Within the records below, filter for lines carrying the word "brick" and copy them.

*Source records*:
────────────────────
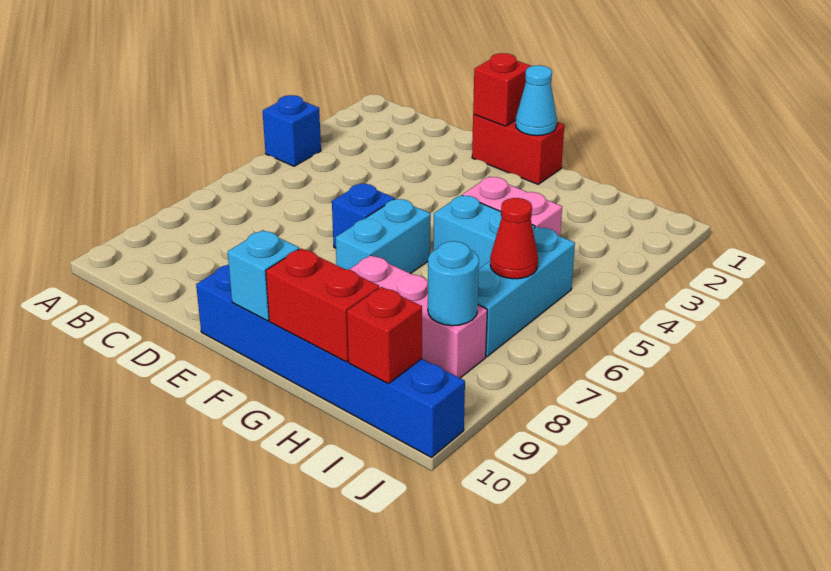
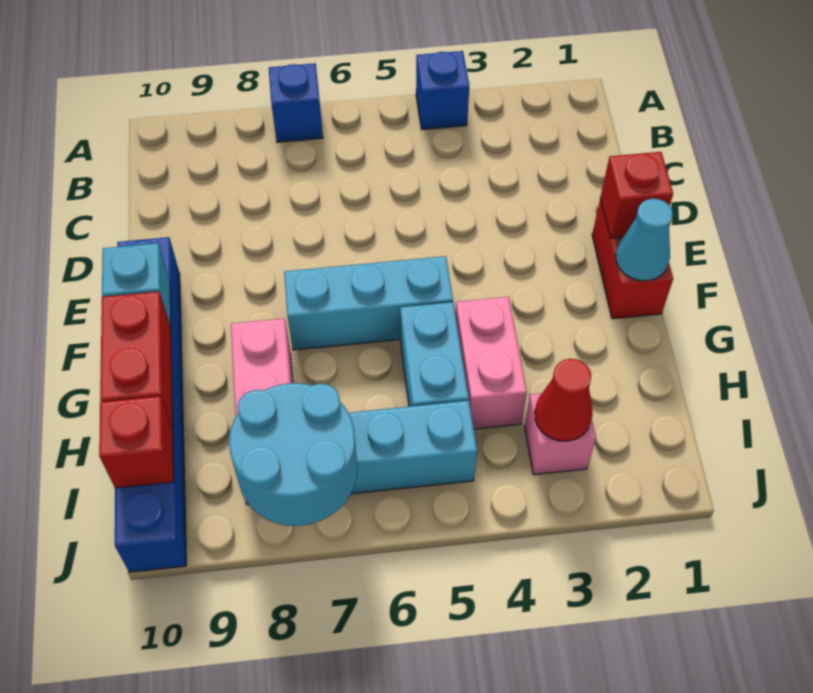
blue brick E6 level 1 -> blue brick A7 level 1
cyan brick F6:F7 level 1 -> cyan brick F5:F7 level 1
none -> pink brick I3 level 1
red cone I6 level 2 -> red cone I3 level 2
cyan round brick I8 level 2 -> cyan round brick I7:J8 level 2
────────────────────
*FINAL ANSWER*:
blue brick E6 level 1 -> blue brick A7 level 1
cyan brick F6:F7 level 1 -> cyan brick F5:F7 level 1
none -> pink brick I3 level 1
cyan round brick I8 level 2 -> cyan round brick I7:J8 level 2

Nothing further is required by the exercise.